## What you are asked to do
This exercise calls for the line with "People - Verda: [706,448,987,611]", the line with "Elnex SSD: [239,678,287,712]", and all lines between them in the material below, output exactly and with no other lines.

## Task input
◇ ◇ ◇ ◇ ◇
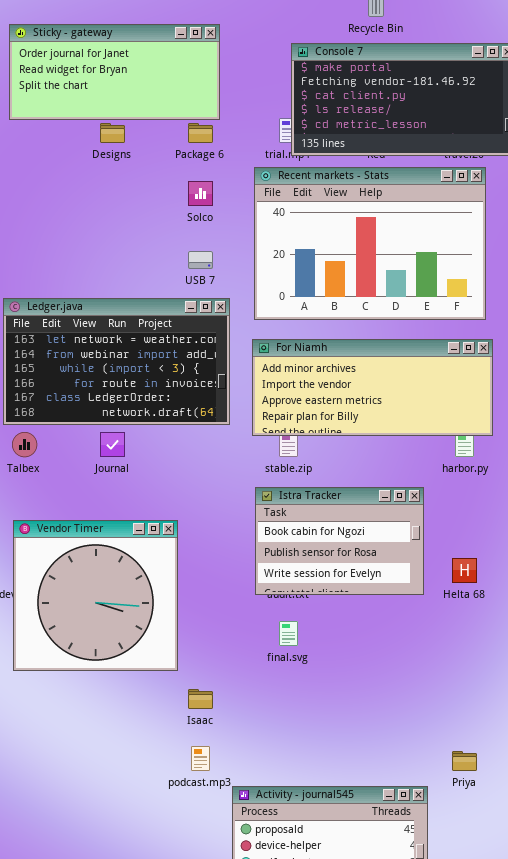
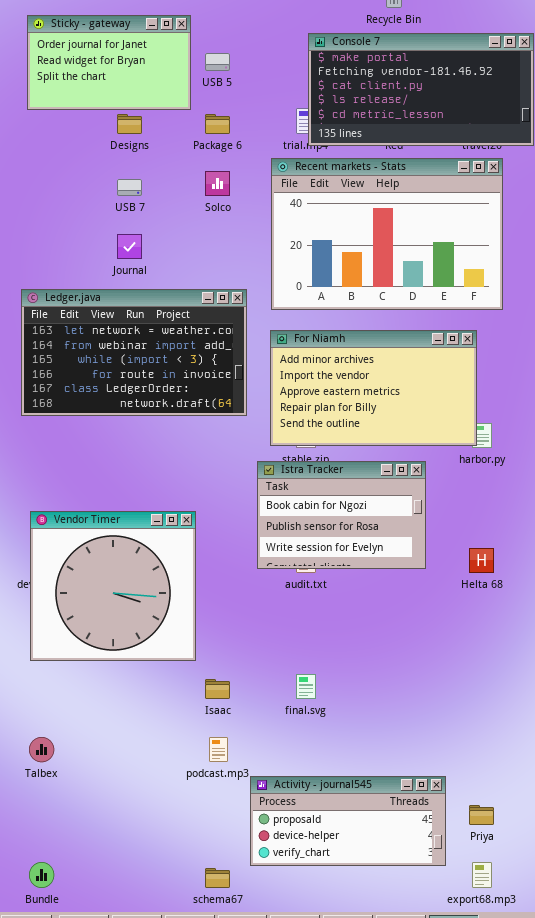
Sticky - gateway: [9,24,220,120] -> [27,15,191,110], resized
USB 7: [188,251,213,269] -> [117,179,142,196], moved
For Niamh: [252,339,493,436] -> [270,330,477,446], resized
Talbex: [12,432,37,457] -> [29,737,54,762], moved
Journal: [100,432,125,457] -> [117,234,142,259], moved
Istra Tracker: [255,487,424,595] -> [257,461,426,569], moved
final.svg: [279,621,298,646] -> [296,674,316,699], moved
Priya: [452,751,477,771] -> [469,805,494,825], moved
◇ ◇ ◇ ◇ ◇
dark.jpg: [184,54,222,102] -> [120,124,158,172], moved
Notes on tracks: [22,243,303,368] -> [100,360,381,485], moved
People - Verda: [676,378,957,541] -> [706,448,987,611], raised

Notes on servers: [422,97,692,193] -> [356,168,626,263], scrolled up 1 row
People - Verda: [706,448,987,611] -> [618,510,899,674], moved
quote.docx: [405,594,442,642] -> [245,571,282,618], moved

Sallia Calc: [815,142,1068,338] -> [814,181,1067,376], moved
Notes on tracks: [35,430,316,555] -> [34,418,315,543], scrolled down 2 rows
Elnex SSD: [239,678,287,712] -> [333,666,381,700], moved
◇ ◇ ◇ ◇ ◇
## Task output
People - Verda: [706,448,987,611] -> [618,510,899,674], moved
quote.docx: [405,594,442,642] -> [245,571,282,618], moved

Sallia Calc: [815,142,1068,338] -> [814,181,1067,376], moved
Notes on tracks: [35,430,316,555] -> [34,418,315,543], scrolled down 2 rows
Elnex SSD: [239,678,287,712] -> [333,666,381,700], moved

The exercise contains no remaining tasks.